◆ Your goal
The response should be an exact repetition of all the entries.
--- START ---
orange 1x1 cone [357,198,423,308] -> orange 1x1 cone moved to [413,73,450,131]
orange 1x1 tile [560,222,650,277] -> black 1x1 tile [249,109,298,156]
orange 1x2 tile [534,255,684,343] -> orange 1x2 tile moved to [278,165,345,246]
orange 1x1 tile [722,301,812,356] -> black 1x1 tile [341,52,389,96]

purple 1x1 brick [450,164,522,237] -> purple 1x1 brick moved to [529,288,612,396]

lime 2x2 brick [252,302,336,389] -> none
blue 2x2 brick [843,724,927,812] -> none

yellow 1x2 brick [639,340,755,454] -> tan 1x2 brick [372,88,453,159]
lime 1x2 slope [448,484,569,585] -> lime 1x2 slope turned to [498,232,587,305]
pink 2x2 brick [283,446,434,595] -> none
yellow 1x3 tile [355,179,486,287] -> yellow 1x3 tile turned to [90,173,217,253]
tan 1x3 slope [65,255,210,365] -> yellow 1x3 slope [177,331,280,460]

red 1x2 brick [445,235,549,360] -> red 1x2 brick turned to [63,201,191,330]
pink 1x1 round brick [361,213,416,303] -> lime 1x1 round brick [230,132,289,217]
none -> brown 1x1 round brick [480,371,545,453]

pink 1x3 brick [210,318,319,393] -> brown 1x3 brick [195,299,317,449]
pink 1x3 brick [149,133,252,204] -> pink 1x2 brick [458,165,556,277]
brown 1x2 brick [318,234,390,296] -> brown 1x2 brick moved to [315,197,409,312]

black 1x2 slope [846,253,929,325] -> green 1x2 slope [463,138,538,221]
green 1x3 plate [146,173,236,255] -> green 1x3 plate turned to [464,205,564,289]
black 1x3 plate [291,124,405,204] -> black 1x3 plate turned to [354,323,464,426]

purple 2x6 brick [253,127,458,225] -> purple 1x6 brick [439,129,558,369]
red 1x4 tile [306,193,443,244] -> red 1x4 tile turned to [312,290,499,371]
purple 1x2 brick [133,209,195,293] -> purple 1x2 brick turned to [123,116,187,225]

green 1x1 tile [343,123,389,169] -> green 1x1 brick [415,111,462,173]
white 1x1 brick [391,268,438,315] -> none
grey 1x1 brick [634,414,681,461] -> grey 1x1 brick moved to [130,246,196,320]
--- END ---
◆ Solution to this problem
orange 1x1 cone [357,198,423,308] -> orange 1x1 cone moved to [413,73,450,131]
orange 1x1 tile [560,222,650,277] -> black 1x1 tile [249,109,298,156]
orange 1x2 tile [534,255,684,343] -> orange 1x2 tile moved to [278,165,345,246]
orange 1x1 tile [722,301,812,356] -> black 1x1 tile [341,52,389,96]

purple 1x1 brick [450,164,522,237] -> purple 1x1 brick moved to [529,288,612,396]

lime 2x2 brick [252,302,336,389] -> none
blue 2x2 brick [843,724,927,812] -> none

yellow 1x2 brick [639,340,755,454] -> tan 1x2 brick [372,88,453,159]
lime 1x2 slope [448,484,569,585] -> lime 1x2 slope turned to [498,232,587,305]
pink 2x2 brick [283,446,434,595] -> none
yellow 1x3 tile [355,179,486,287] -> yellow 1x3 tile turned to [90,173,217,253]
tan 1x3 slope [65,255,210,365] -> yellow 1x3 slope [177,331,280,460]

red 1x2 brick [445,235,549,360] -> red 1x2 brick turned to [63,201,191,330]
pink 1x1 round brick [361,213,416,303] -> lime 1x1 round brick [230,132,289,217]
none -> brown 1x1 round brick [480,371,545,453]

pink 1x3 brick [210,318,319,393] -> brown 1x3 brick [195,299,317,449]
pink 1x3 brick [149,133,252,204] -> pink 1x2 brick [458,165,556,277]
brown 1x2 brick [318,234,390,296] -> brown 1x2 brick moved to [315,197,409,312]

black 1x2 slope [846,253,929,325] -> green 1x2 slope [463,138,538,221]
green 1x3 plate [146,173,236,255] -> green 1x3 plate turned to [464,205,564,289]
black 1x3 plate [291,124,405,204] -> black 1x3 plate turned to [354,323,464,426]

purple 2x6 brick [253,127,458,225] -> purple 1x6 brick [439,129,558,369]
red 1x4 tile [306,193,443,244] -> red 1x4 tile turned to [312,290,499,371]
purple 1x2 brick [133,209,195,293] -> purple 1x2 brick turned to [123,116,187,225]

green 1x1 tile [343,123,389,169] -> green 1x1 brick [415,111,462,173]
white 1x1 brick [391,268,438,315] -> none
grey 1x1 brick [634,414,681,461] -> grey 1x1 brick moved to [130,246,196,320]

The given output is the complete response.